▶ **EXERCISE GOAL**
Could you give the stretch from the start of the rows through the line containing "Answer: (B)" as a numbered list, leaving out blank lines and the pictures?

▶ **GIVEN DATA**
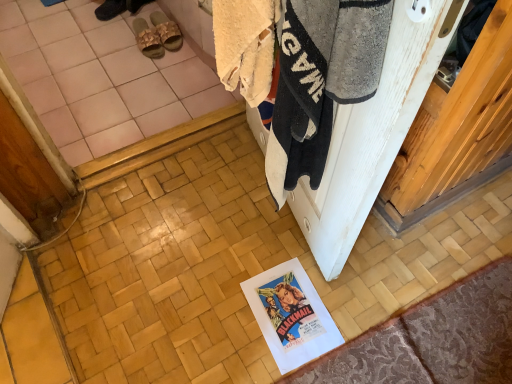
Question: In the image, is patterned fabric doormat at lower right positioned in front of or behind dark brown leather sandals at upper center, which is the 1th footwear in left-to-right order?

Choices:
 (A) behind
 (B) front

Answer: (B)

Question: Looking at the image, does patterned fabric doormat at lower right seem bigger or smaller compared to dark brown leather sandals at upper center, which is the 1th footwear in left-to-right order?

Choices:
 (A) big
 (B) small

Answer: (A)

Question: Which object is the farthest from the beige fabric slipper at upper left, which ranks as the second footwear in right-to-left order?

Choices:
 (A) patterned fabric doormat at lower right
 (B) white fluffy towel at upper right
 (C) beige woven slipper at upper left, the 1th footwear in the right-to-left sequence
 (D) white wood screen door at upper right
 (E) white paper at lower center

Answer: (A)

Question: Which object is the closest to the white fluffy towel at upper right?

Choices:
 (A) dark brown leather sandals at upper center, which is the 1th footwear in left-to-right order
 (B) white paper at lower center
 (C) beige fabric slipper at upper left, which ranks as the second footwear in right-to-left order
 (D) beige woven slipper at upper left, acting as the third footwear starting from the left
 (E) white wood screen door at upper right

Answer: (E)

▶ **RESULT OF THIS TASK**
1. Question: In the image, is patterned fabric doormat at lower right positioned in front of or behind dark brown leather sandals at upper center, which is the 1th footwear in left-to-right order?
2. Choices:
3.  (A) behind
4.  (B) front
5. Answer: (B)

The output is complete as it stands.